_MATERIAL SHOWN:_

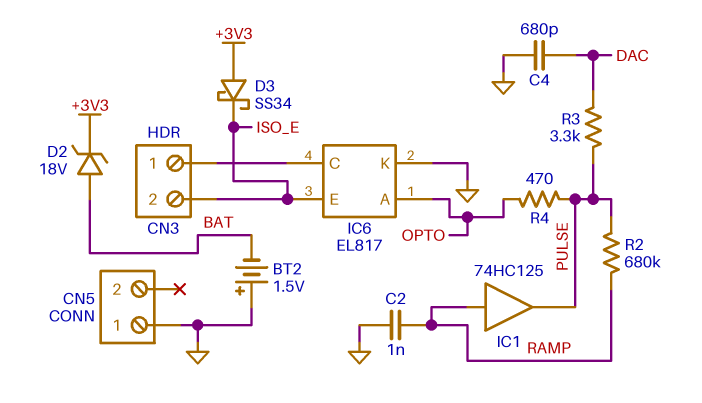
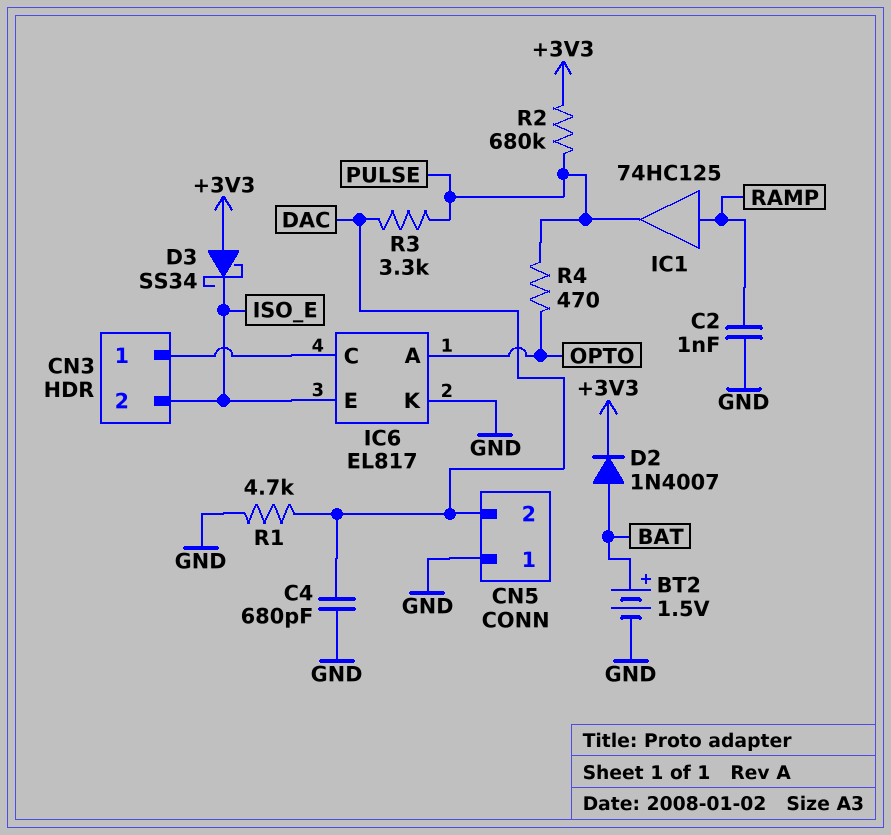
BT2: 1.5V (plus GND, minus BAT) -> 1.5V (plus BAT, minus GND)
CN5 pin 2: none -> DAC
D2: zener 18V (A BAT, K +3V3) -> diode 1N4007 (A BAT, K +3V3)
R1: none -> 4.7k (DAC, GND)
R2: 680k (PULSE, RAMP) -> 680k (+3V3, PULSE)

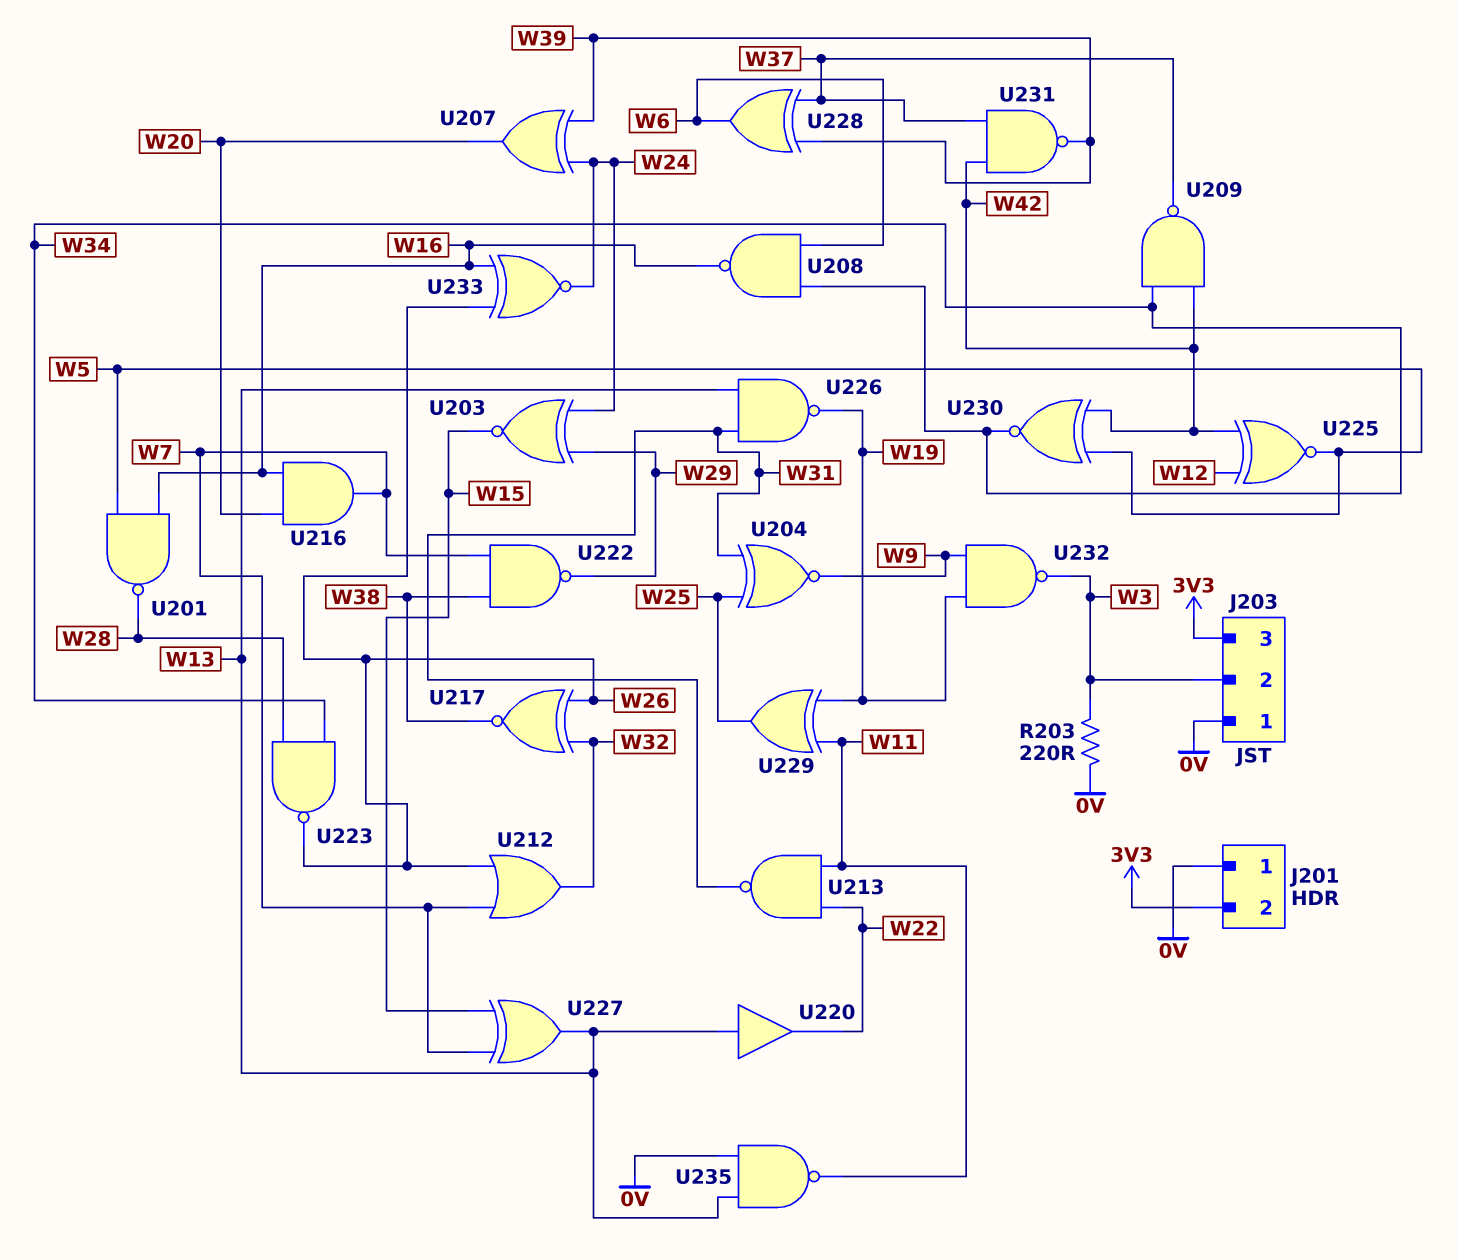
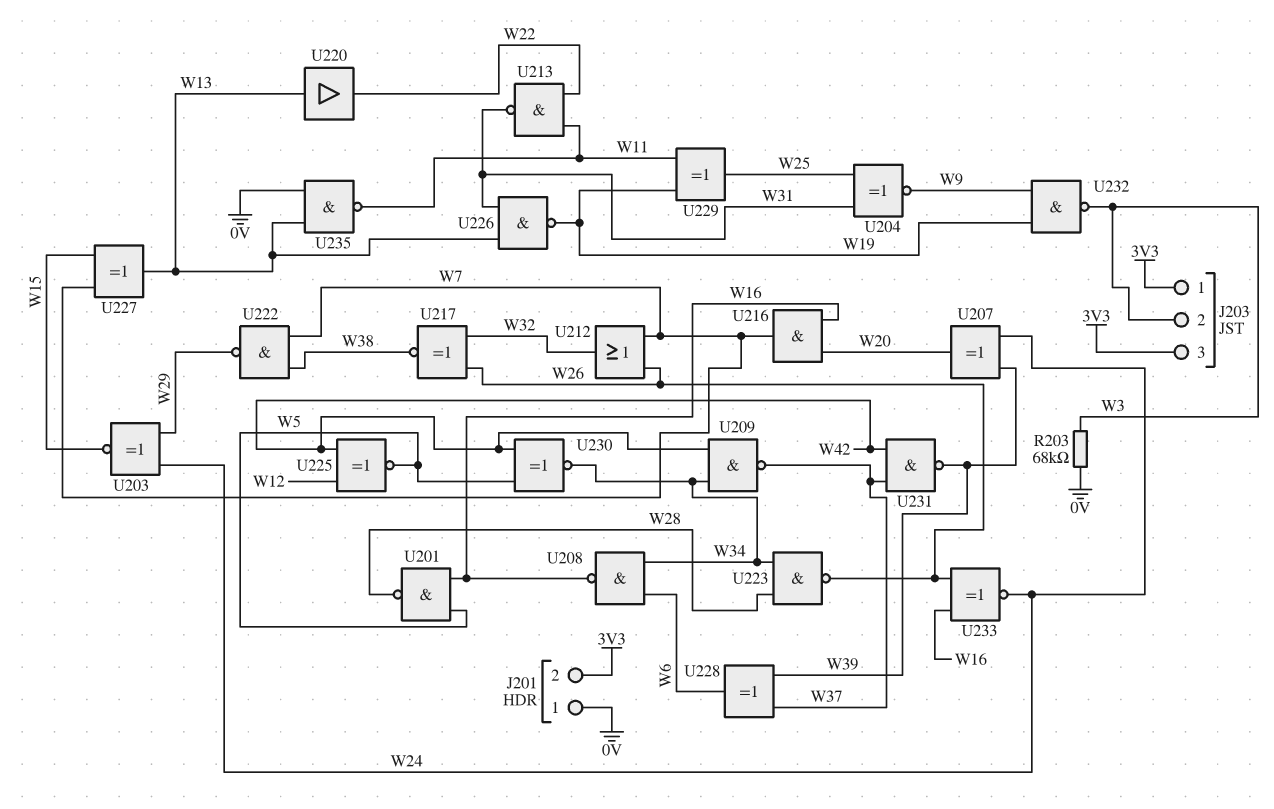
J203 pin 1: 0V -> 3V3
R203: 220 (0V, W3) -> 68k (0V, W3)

_WORK ORDER:_
Set the records down again exactly as given, and leave the pictures out.

_RESPONSE AREA:_
BT2: 1.5V (plus GND, minus BAT) -> 1.5V (plus BAT, minus GND)
CN5 pin 2: none -> DAC
D2: zener 18V (A BAT, K +3V3) -> diode 1N4007 (A BAT, K +3V3)
R1: none -> 4.7k (DAC, GND)
R2: 680k (PULSE, RAMP) -> 680k (+3V3, PULSE)

J203 pin 1: 0V -> 3V3
R203: 220 (0V, W3) -> 68k (0V, W3)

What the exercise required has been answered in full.